Segment Start: Given data
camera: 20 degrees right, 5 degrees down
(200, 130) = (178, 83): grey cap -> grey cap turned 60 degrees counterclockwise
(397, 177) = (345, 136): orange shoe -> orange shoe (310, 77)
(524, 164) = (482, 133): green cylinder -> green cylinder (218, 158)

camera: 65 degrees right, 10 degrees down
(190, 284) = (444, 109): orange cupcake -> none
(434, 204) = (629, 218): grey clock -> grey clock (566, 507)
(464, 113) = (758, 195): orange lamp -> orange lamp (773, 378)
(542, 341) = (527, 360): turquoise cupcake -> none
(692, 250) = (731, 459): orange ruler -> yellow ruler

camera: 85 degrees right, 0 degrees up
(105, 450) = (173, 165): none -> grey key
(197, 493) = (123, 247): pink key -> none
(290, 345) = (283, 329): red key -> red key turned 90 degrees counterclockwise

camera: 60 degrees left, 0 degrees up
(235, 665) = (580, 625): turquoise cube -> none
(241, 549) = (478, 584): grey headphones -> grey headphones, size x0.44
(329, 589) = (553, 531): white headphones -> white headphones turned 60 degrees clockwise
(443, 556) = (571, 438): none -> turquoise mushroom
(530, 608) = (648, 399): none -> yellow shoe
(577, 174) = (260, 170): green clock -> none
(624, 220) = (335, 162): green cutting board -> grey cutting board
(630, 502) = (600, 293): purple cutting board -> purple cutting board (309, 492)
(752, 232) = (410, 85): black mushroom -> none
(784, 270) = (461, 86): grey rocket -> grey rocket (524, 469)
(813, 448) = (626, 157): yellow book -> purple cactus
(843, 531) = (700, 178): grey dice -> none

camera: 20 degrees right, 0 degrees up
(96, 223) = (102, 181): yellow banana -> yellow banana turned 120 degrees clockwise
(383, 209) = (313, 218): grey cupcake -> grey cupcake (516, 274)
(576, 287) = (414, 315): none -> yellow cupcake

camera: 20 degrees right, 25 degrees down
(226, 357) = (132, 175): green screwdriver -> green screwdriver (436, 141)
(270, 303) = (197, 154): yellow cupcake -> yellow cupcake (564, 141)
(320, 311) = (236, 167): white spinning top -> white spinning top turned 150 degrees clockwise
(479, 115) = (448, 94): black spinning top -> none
Segment End: Given data
◆ **Work to be completed**: Take the line that contains "(813, 448) = (626, 157): yellow" and each line after it down to the last of the records, and retype them exactly; add nothing else.

◆ **Answer for the task**:
(813, 448) = (626, 157): yellow book -> purple cactus
(843, 531) = (700, 178): grey dice -> none

camera: 20 degrees right, 0 degrees up
(96, 223) = (102, 181): yellow banana -> yellow banana turned 120 degrees clockwise
(383, 209) = (313, 218): grey cupcake -> grey cupcake (516, 274)
(576, 287) = (414, 315): none -> yellow cupcake

camera: 20 degrees right, 25 degrees down
(226, 357) = (132, 175): green screwdriver -> green screwdriver (436, 141)
(270, 303) = (197, 154): yellow cupcake -> yellow cupcake (564, 141)
(320, 311) = (236, 167): white spinning top -> white spinning top turned 150 degrees clockwise
(479, 115) = (448, 94): black spinning top -> none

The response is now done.